# Dataset items
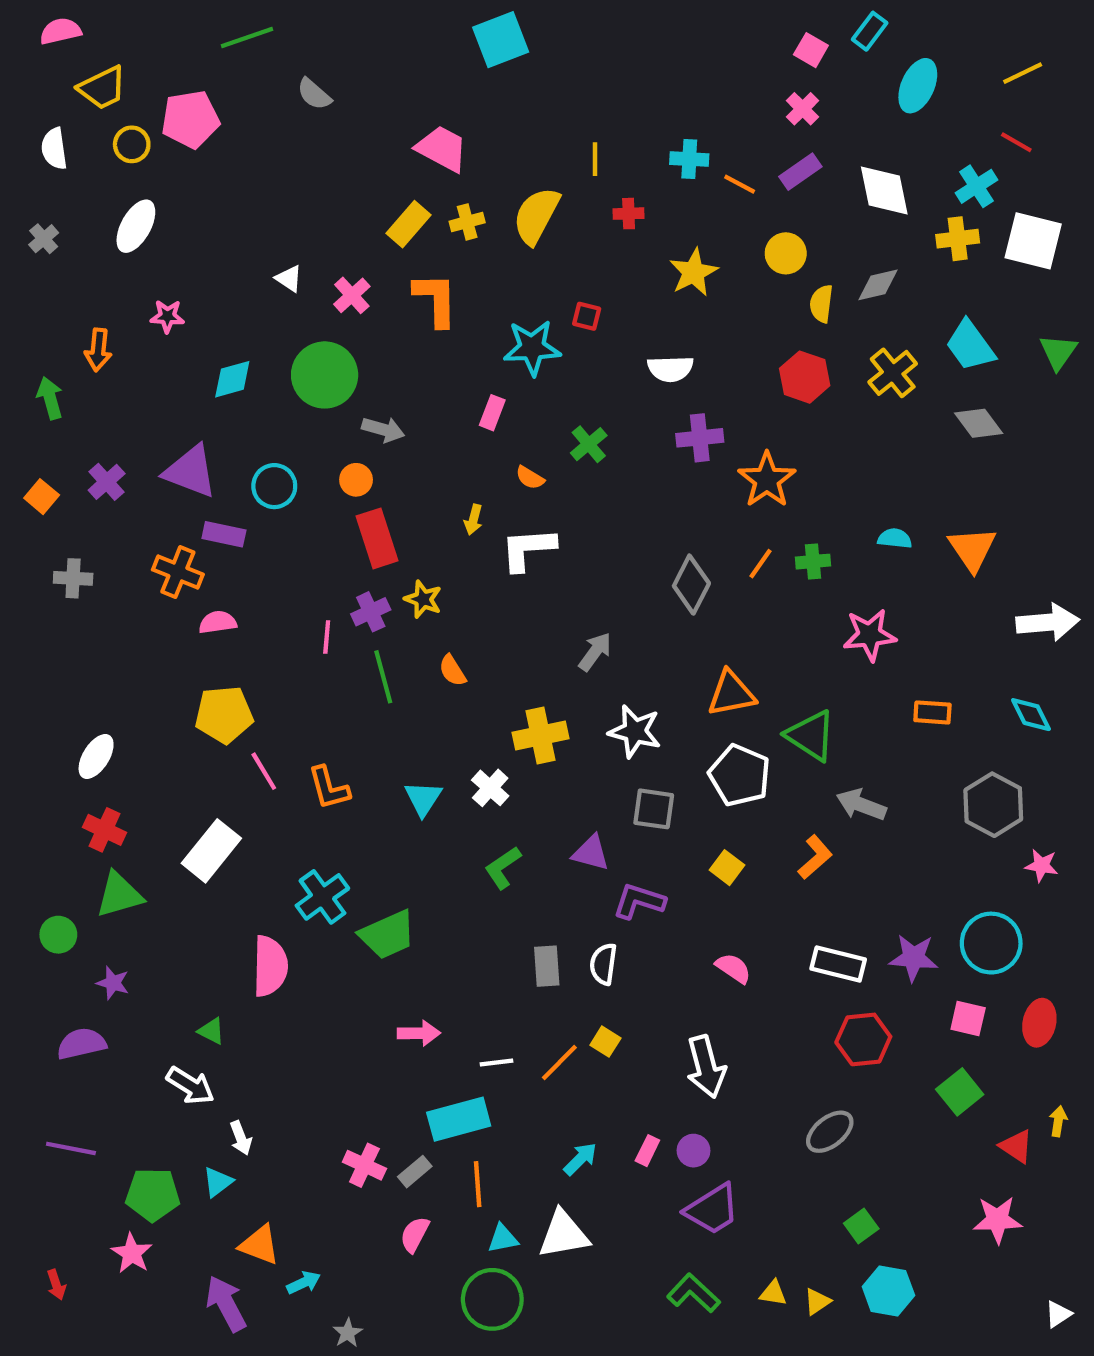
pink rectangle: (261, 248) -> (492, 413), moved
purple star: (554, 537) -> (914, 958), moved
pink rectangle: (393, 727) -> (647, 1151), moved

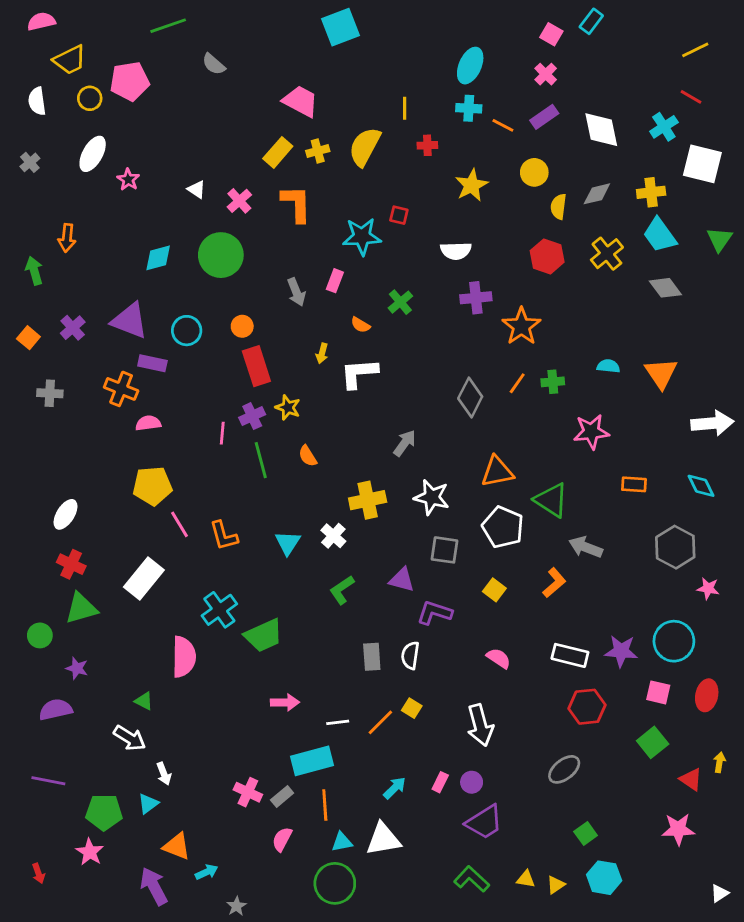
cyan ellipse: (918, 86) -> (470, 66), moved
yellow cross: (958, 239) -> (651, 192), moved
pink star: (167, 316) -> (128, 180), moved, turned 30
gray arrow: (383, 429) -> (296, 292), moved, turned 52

# EXERCISE GOAL
The answer is a portion of the data. Write out exactly the line with "pink star: (167, 316)" and all lines after it.

# EXERCISE RESPONSE
pink star: (167, 316) -> (128, 180), moved, turned 30
gray arrow: (383, 429) -> (296, 292), moved, turned 52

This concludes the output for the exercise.